### WORK REQUEST
Each line from the one that contains "purple square: (277, 93)" to the end of the entries must be copied word for word, and only those lines.

[Records drawn from a dataset]
______
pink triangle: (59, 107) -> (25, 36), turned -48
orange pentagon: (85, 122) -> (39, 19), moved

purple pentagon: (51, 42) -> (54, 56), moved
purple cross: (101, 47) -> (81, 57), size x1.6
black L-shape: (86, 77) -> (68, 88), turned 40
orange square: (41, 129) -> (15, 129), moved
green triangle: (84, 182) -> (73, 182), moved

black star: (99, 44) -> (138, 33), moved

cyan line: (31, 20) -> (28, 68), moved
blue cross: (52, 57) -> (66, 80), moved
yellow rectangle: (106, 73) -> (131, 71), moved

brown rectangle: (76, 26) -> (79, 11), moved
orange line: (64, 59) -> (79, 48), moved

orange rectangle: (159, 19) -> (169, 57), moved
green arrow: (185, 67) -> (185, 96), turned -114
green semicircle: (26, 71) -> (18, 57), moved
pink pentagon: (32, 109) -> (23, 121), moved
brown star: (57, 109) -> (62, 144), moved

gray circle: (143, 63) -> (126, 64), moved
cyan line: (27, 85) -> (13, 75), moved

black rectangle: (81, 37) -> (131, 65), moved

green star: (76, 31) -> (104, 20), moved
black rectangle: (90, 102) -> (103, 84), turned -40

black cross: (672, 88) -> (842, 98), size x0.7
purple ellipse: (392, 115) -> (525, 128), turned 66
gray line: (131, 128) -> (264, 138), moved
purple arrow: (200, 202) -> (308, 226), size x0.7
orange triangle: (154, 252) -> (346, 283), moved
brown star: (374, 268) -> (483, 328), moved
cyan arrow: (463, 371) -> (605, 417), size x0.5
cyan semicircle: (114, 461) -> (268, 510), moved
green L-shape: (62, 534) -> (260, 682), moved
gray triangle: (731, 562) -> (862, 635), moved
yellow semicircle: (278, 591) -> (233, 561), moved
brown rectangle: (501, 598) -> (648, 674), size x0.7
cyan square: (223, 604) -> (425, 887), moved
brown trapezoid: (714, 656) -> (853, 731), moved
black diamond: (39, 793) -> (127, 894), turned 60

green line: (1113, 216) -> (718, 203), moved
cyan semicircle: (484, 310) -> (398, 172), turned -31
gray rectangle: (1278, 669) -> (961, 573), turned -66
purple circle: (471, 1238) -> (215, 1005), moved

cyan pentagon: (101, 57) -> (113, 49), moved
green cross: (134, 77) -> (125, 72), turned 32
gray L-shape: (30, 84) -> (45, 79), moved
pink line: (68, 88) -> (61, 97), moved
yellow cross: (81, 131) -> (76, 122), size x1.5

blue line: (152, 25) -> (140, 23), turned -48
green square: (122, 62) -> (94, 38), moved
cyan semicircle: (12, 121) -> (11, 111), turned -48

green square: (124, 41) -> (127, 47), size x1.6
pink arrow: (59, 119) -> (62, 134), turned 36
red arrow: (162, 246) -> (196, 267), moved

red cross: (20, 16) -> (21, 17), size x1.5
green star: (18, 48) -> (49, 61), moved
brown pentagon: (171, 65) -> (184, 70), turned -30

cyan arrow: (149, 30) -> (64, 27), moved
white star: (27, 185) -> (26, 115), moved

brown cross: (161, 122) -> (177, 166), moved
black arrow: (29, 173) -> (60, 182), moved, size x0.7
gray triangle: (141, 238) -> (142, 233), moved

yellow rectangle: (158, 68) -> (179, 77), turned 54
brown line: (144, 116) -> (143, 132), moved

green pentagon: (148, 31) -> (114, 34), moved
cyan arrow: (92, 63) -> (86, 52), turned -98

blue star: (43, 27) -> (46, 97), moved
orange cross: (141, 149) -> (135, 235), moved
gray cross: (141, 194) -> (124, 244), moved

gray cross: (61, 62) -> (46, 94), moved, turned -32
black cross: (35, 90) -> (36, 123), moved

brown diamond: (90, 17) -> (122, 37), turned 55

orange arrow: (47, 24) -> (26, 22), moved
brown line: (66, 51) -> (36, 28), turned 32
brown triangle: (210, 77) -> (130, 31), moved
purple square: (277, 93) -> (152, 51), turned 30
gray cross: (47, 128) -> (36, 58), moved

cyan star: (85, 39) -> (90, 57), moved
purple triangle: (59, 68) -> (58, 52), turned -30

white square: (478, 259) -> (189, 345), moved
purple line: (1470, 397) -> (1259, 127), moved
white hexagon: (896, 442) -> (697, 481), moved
______
### WRITTEN ANSWER
purple square: (277, 93) -> (152, 51), turned 30
gray cross: (47, 128) -> (36, 58), moved

cyan star: (85, 39) -> (90, 57), moved
purple triangle: (59, 68) -> (58, 52), turned -30

white square: (478, 259) -> (189, 345), moved
purple line: (1470, 397) -> (1259, 127), moved
white hexagon: (896, 442) -> (697, 481), moved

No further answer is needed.